- Short problem
Pick out every row containing the string "screenshot", where case counts, and copy each of those rows in full.

Text and item location entries:
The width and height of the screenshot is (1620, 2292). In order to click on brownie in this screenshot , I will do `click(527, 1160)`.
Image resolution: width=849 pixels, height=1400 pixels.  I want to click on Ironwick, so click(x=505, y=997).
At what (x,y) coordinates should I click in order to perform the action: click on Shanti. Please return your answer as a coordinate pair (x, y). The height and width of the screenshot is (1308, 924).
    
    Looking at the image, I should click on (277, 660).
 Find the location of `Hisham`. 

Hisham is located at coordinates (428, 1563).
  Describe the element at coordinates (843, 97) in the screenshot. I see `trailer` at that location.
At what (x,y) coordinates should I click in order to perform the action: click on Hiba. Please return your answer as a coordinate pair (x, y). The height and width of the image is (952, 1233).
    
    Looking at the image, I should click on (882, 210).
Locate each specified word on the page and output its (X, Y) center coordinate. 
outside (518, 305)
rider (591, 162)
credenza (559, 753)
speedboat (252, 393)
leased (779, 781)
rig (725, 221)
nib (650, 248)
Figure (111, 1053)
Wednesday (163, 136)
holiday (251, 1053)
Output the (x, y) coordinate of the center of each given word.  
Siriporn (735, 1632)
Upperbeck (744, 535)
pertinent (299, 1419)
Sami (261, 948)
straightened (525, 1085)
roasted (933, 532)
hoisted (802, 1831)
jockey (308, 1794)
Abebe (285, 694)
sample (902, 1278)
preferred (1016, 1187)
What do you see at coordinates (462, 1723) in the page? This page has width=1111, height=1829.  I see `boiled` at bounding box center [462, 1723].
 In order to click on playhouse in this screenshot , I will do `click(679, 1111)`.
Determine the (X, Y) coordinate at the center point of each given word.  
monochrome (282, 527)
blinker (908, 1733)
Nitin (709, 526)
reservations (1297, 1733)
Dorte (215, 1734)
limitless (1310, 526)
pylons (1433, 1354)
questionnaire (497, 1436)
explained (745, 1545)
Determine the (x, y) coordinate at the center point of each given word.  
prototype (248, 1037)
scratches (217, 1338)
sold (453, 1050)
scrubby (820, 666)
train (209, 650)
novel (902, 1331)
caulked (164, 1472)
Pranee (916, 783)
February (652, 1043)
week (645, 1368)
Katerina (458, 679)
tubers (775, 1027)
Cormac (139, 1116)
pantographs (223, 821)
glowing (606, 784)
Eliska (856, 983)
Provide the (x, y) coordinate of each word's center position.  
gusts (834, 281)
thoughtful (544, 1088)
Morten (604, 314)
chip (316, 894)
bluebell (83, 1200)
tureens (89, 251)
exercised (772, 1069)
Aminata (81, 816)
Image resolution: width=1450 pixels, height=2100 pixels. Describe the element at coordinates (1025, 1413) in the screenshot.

- Expected output
The width and height of the screenshot is (1620, 2292). In order to click on brownie in this screenshot , I will do `click(527, 1160)`.
At what (x,y) coordinates should I click in order to perform the action: click on Shanti. Please return your answer as a coordinate pair (x, y). The height and width of the screenshot is (1308, 924).
  Describe the element at coordinates (843, 97) in the screenshot. I see `trailer` at that location.
 In order to click on playhouse in this screenshot , I will do `click(679, 1111)`.
Image resolution: width=1450 pixels, height=2100 pixels. Describe the element at coordinates (1025, 1413) in the screenshot.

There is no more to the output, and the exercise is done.